WORK TO DO>
Return, word for word, every line of the material from the line with "ZJG: 2:59 -> 3:28" through the last line of the material, omitting the pictures.

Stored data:

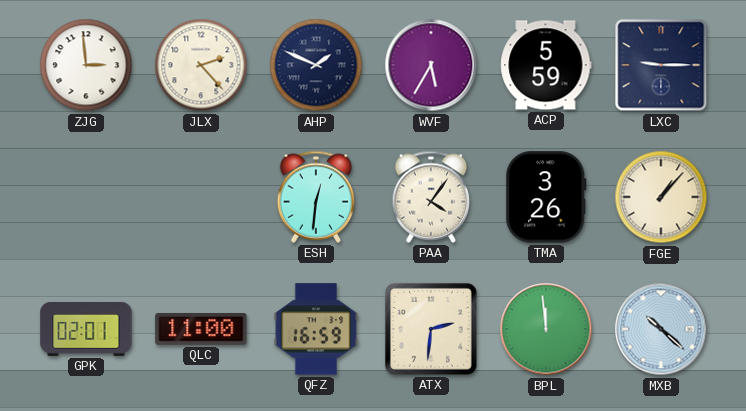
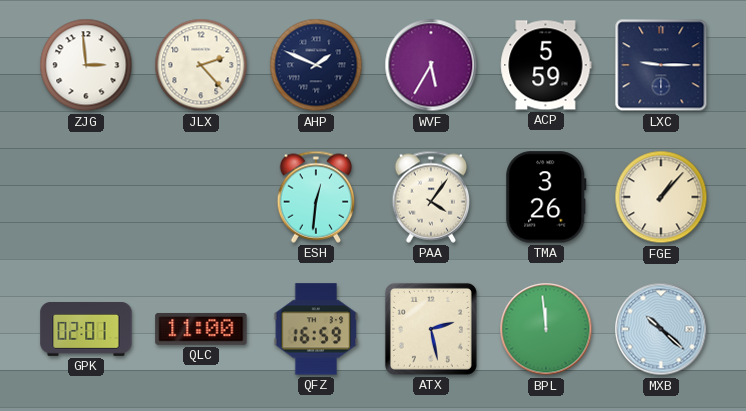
ATX: 2:31 -> 2:28
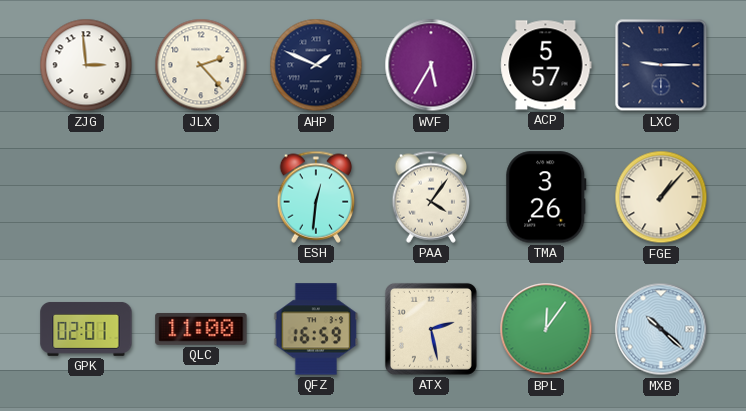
ACP: 5:59 -> 5:57
BPL: 11:59 -> 12:06
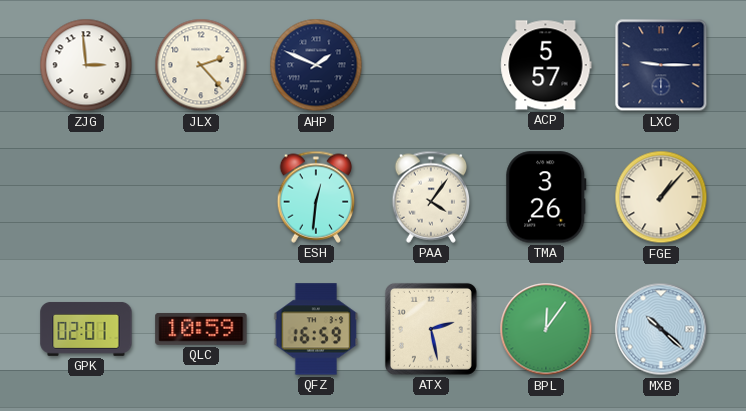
WVF: 5:35 -> none
QLC: 11:00 -> 10:59
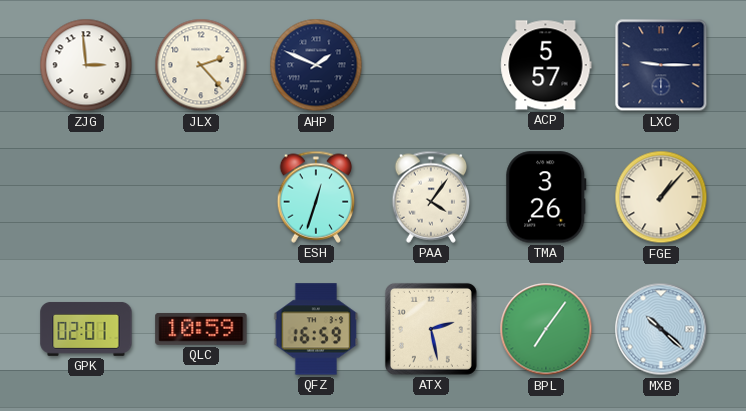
ESH: 12:31 -> 12:33
BPL: 12:06 -> 7:06
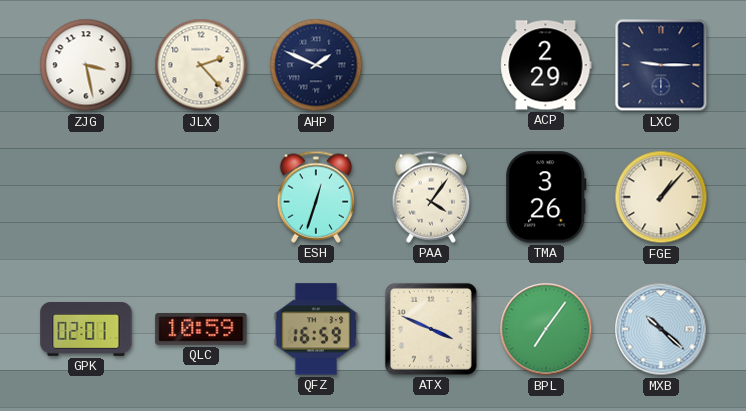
ZJG: 2:59 -> 3:28
ACP: 5:57 -> 2:29
ATX: 2:28 -> 3:49
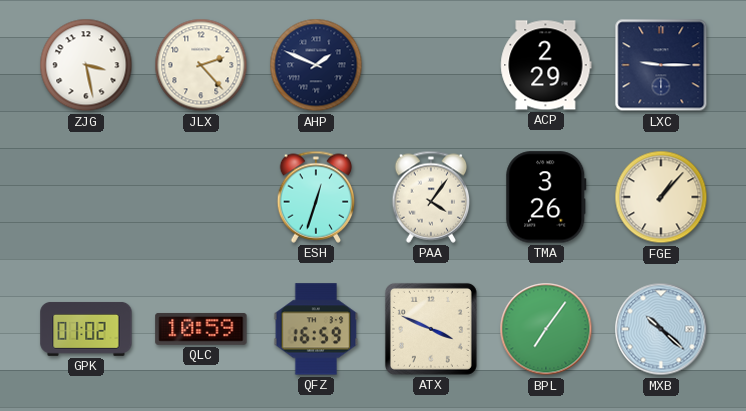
GPK: 02:01 -> 01:02
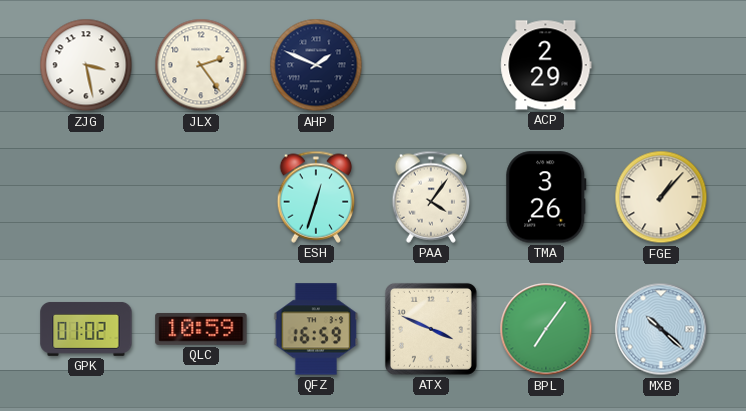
JLX: 2:23 -> 2:24
LXC: 9:15 -> none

TASK RESULT>
ZJG: 2:59 -> 3:28
ACP: 5:57 -> 2:29
ATX: 2:28 -> 3:49
GPK: 02:01 -> 01:02
JLX: 2:23 -> 2:24
LXC: 9:15 -> none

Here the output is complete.